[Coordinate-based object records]
━━━━━━
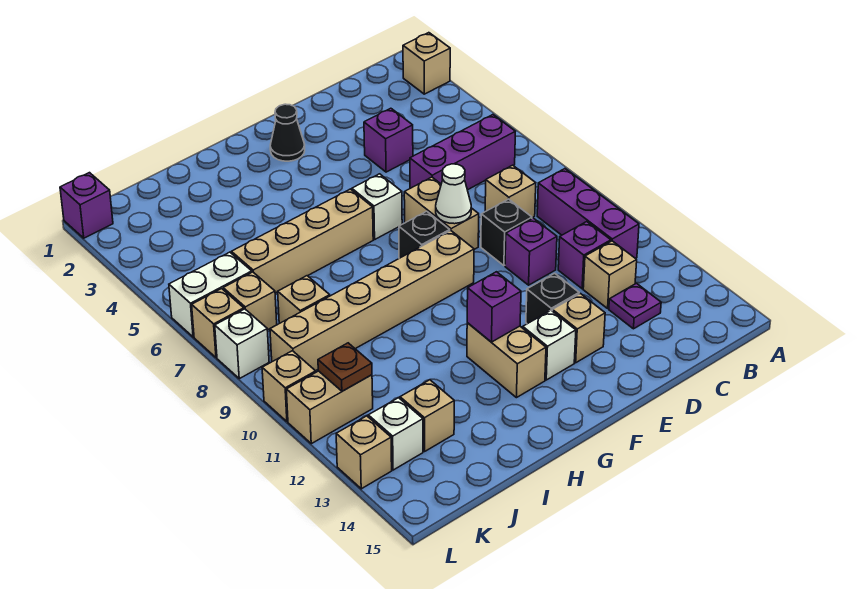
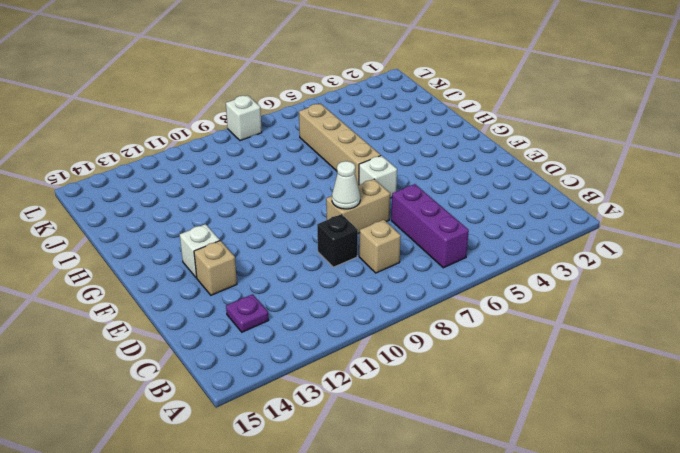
none -> tan brick A2 level 1
none -> purple brick B9:B11 level 1
none -> purple brick C11 level 1
none -> tan brick C12 level 1

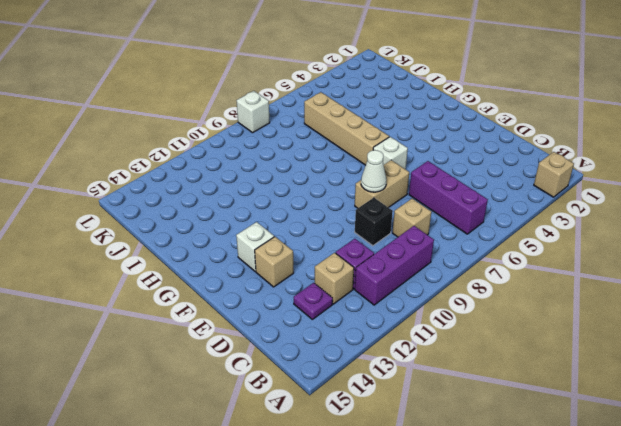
none -> purple brick D4 level 1
none -> purple brick D10 level 1
none -> black brick E12 level 1
none -> black cone F2 level 1

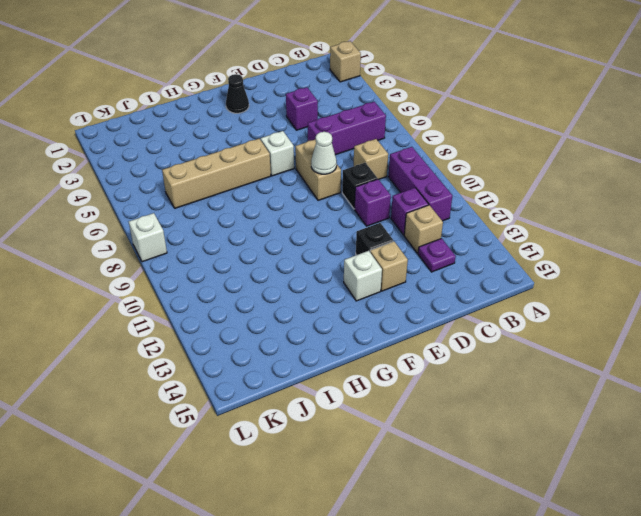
none -> black brick F8 level 1
none -> tan brick F9:K9 level 1
none -> tan brick G12:G13 level 1
none -> tan brick J8 level 1

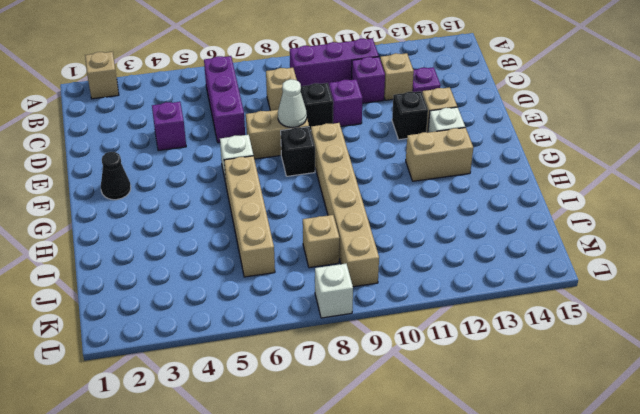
none -> tan brick J13 level 1
none -> white brick K6:L6 level 1
none -> tan brick K7 level 1
none -> tan brick K11:L11 level 1

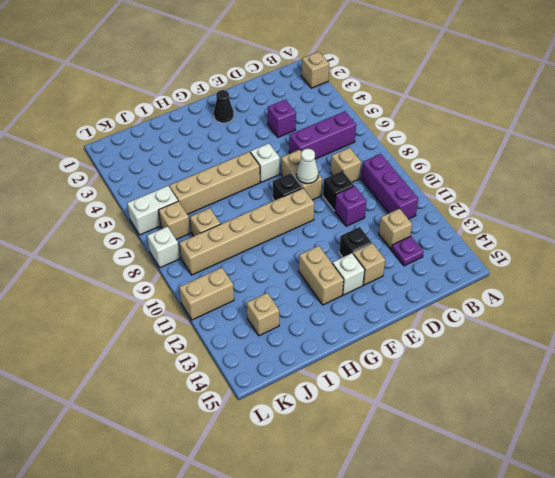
none -> purple brick C11 level 1
none -> white brick K13 level 1
none -> purple brick L1 level 1
none -> tan brick L7 level 1

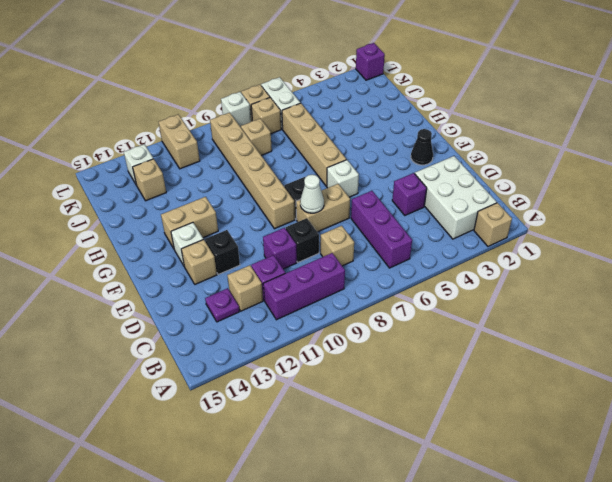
white brick B2:D3 level 1 -> none
none -> tan brick L10 level 1
none -> tan brick L13 level 1
none -> purple brick G12 level 2
none -> brown plate K11 level 2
━━━━━━
Work task: Scan the data above for the string "black" and copy each line where it appears.

Solution:
none -> black brick E12 level 1
none -> black cone F2 level 1
none -> black brick F8 level 1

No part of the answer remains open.